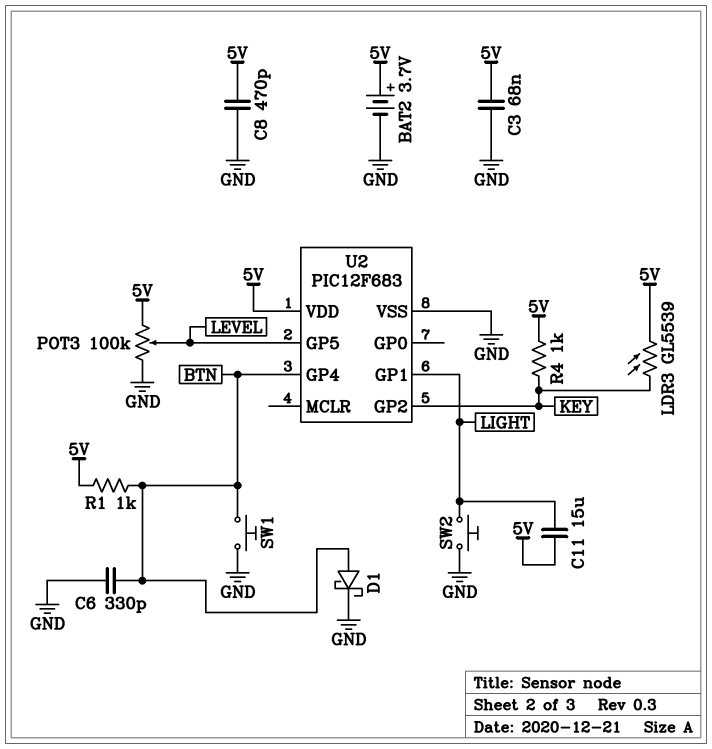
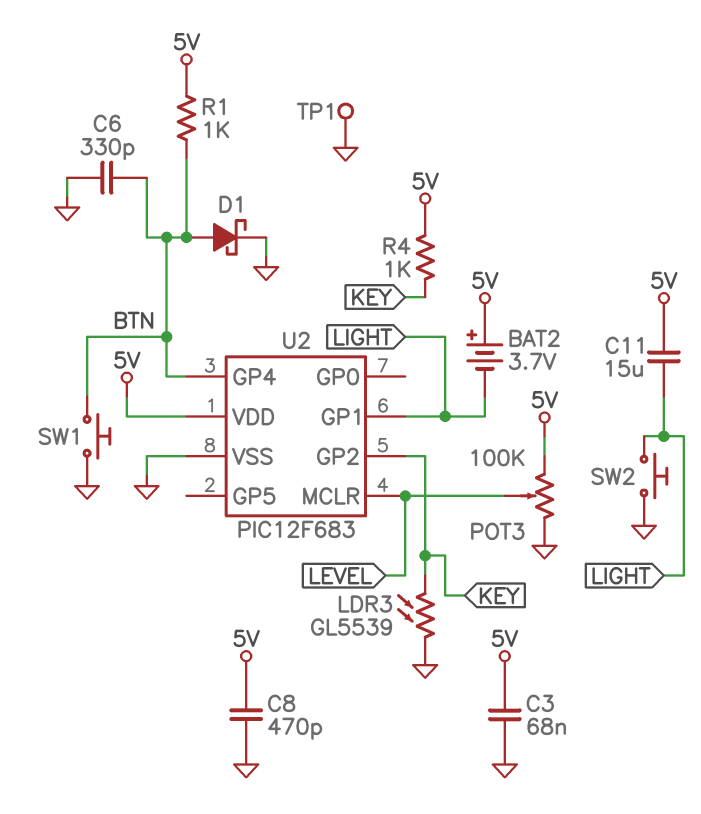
BAT2: 3.7V (plus 5V, minus GND) -> 3.7V (plus 5V, minus LIGHT)
LDR3: GL5539 (5V, KEY) -> GL5539 (GND, KEY)
TP1: none -> test point (GND)
U2 pin GP5: LEVEL -> none
U2 pin MCLR: none -> LEVEL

Exercise brief: Pull every line containing the string "LEVEL" out of the data above and copy it.

Output of the task:
U2 pin GP5: LEVEL -> none
U2 pin MCLR: none -> LEVEL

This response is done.